**TASK TO CARRY OUT**
Copy the rows below word for word, starting at the line containing "This screenshot has width=960, height=540. I want" and ending at the line containing "The width and height of the screenshot is (960, 540).".

**RAW RECORDS**
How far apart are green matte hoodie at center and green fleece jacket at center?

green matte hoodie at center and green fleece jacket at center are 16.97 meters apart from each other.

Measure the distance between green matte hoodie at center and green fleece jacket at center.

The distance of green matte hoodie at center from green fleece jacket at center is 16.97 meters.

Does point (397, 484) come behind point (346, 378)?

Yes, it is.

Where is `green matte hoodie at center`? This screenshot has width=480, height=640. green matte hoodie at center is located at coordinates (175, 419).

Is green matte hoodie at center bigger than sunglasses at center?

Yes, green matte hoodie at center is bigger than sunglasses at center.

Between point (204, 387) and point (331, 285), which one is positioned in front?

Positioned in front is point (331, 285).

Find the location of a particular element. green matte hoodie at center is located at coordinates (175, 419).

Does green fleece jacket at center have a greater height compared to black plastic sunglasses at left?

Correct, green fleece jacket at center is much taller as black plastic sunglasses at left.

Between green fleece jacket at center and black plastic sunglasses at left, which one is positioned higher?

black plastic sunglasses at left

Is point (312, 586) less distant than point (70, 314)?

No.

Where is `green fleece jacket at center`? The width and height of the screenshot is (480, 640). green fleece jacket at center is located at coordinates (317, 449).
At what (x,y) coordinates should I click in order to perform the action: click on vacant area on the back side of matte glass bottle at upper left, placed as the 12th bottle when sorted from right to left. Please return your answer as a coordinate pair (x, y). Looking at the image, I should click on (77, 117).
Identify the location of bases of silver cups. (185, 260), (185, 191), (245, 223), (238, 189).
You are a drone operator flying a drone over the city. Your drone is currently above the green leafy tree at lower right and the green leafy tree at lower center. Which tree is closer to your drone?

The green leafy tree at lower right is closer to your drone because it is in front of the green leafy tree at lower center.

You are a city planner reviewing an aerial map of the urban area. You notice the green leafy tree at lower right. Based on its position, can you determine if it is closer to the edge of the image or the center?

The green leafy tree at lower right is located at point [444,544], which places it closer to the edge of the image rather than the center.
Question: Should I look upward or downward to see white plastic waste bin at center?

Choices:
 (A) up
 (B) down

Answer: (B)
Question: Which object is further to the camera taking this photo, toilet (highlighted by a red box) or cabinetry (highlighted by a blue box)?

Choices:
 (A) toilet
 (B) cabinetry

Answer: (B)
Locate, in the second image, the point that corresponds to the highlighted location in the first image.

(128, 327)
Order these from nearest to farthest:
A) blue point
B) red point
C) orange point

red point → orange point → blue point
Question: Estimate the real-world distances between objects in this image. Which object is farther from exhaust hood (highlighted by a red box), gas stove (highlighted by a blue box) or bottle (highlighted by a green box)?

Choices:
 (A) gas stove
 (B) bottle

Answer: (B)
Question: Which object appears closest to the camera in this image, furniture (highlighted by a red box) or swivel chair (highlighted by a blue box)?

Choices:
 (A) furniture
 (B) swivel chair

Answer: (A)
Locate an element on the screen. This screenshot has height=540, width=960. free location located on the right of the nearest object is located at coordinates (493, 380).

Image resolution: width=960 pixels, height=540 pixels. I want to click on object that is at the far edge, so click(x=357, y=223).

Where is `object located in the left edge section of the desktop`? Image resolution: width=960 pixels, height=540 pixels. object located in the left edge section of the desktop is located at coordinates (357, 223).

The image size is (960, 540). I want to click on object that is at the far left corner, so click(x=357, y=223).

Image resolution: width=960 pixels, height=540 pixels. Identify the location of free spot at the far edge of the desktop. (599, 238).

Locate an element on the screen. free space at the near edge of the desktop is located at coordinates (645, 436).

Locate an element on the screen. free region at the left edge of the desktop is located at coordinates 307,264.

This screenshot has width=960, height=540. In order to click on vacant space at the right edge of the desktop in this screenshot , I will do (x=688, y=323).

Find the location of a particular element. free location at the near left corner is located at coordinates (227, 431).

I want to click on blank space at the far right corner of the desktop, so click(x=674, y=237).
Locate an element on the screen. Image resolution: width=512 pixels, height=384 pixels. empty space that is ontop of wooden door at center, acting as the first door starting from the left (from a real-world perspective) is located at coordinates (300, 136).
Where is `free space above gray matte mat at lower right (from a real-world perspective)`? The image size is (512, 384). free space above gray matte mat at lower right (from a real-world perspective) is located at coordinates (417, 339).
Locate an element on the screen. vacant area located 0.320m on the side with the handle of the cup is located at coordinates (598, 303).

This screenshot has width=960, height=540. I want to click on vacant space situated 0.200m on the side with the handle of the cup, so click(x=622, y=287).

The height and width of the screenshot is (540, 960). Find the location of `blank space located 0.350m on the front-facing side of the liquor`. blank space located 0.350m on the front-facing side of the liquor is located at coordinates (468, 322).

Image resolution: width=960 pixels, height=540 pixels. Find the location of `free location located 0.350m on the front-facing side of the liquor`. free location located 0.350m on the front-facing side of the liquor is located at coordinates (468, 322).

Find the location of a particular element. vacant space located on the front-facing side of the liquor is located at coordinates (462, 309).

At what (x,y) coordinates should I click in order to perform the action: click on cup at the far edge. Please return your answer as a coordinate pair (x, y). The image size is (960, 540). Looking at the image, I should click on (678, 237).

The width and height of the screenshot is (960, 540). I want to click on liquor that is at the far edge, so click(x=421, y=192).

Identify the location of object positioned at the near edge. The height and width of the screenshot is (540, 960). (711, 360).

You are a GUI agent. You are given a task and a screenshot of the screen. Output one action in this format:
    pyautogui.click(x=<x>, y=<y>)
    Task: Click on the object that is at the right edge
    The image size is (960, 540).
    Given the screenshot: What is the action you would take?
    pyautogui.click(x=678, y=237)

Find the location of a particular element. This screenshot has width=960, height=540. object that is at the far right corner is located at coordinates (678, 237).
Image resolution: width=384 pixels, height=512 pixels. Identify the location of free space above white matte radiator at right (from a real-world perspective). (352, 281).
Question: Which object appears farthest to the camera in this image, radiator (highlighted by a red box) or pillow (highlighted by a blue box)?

**WRITTEN RESPONSE**
This screenshot has width=960, height=540. I want to click on vacant space situated 0.200m on the side with the handle of the cup, so click(x=622, y=287).

The height and width of the screenshot is (540, 960). Find the location of `blank space located 0.350m on the front-facing side of the liquor`. blank space located 0.350m on the front-facing side of the liquor is located at coordinates (468, 322).

Image resolution: width=960 pixels, height=540 pixels. Find the location of `free location located 0.350m on the front-facing side of the liquor`. free location located 0.350m on the front-facing side of the liquor is located at coordinates (468, 322).

Find the location of a particular element. vacant space located on the front-facing side of the liquor is located at coordinates (462, 309).

At what (x,y) coordinates should I click in order to perform the action: click on cup at the far edge. Please return your answer as a coordinate pair (x, y). The image size is (960, 540). Looking at the image, I should click on (678, 237).

The width and height of the screenshot is (960, 540). I want to click on liquor that is at the far edge, so click(x=421, y=192).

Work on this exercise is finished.